RECORD EXCERPTS:
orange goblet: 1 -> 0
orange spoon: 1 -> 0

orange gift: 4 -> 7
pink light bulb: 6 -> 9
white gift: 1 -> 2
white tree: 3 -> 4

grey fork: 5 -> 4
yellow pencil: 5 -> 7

...

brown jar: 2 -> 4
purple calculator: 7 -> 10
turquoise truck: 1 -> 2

* * *

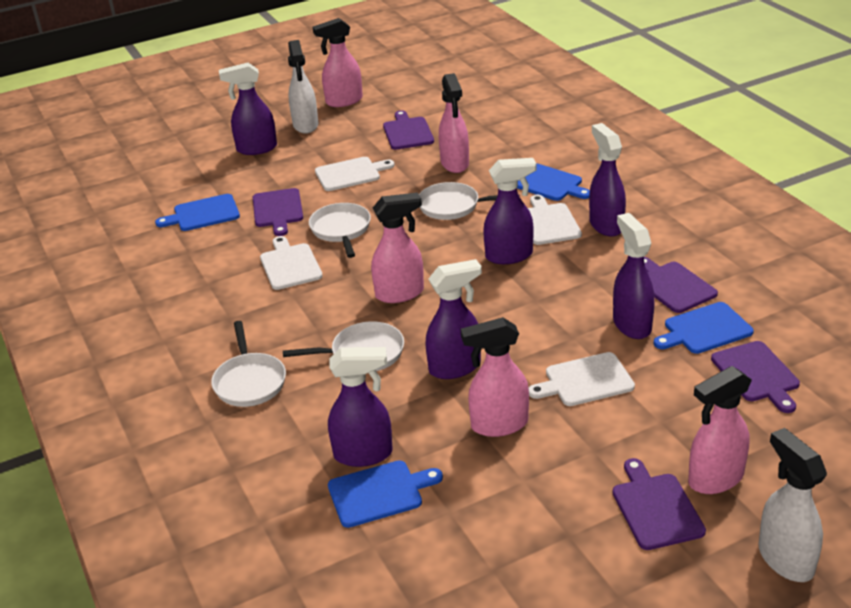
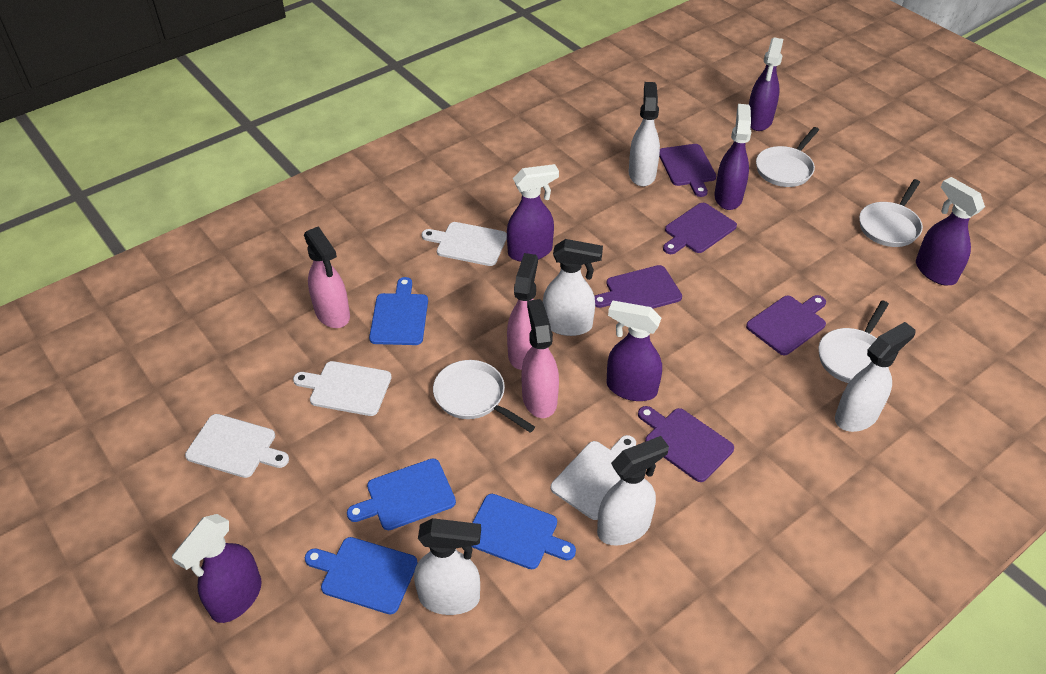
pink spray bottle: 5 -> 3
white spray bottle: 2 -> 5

REQUIRED WORK:
What lines in the listing above contain the word "bottle"? Show each one.

SOLUTION TO THIS EXERCISE:
pink spray bottle: 5 -> 3
white spray bottle: 2 -> 5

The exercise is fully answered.